> Task to carry out
Skip every image and restate the data word for word.

> Given information
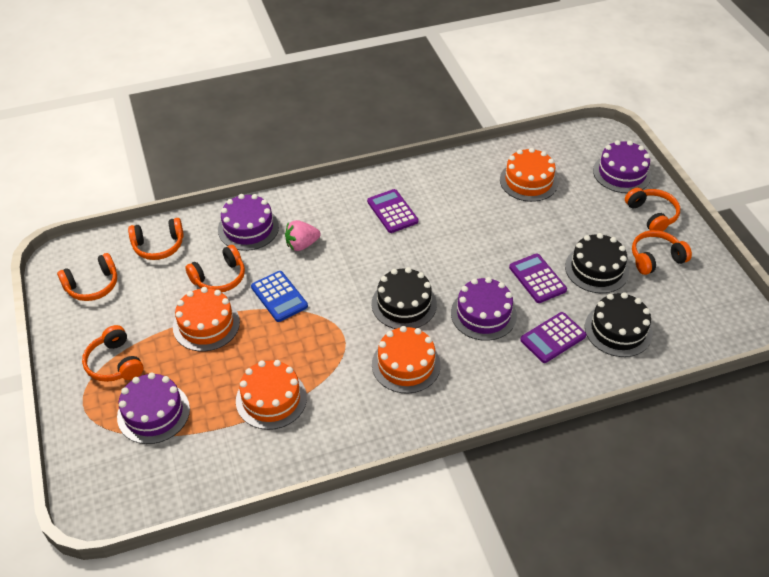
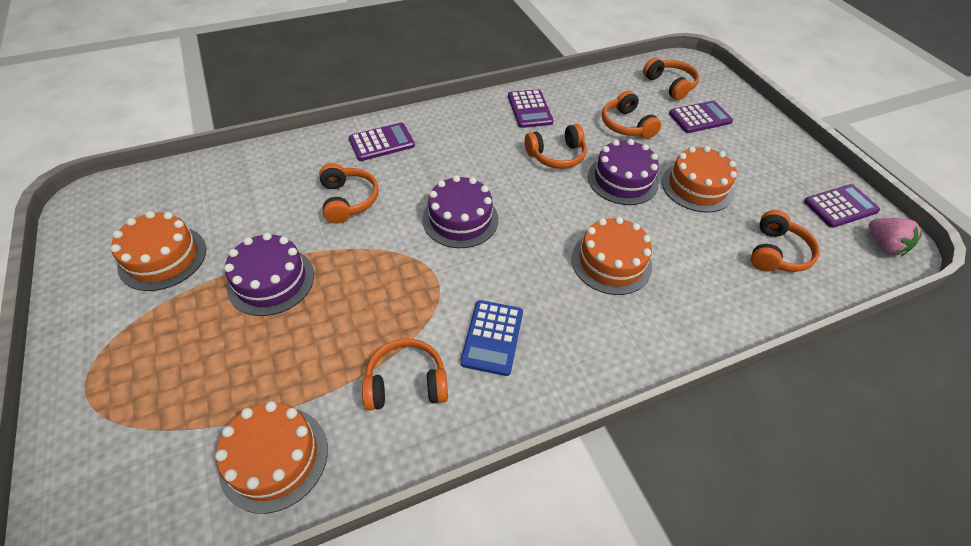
black cake: 3 -> 0
purple cake: 4 -> 3
purple calculator: 3 -> 4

> Solution below
black cake: 3 -> 0
purple cake: 4 -> 3
purple calculator: 3 -> 4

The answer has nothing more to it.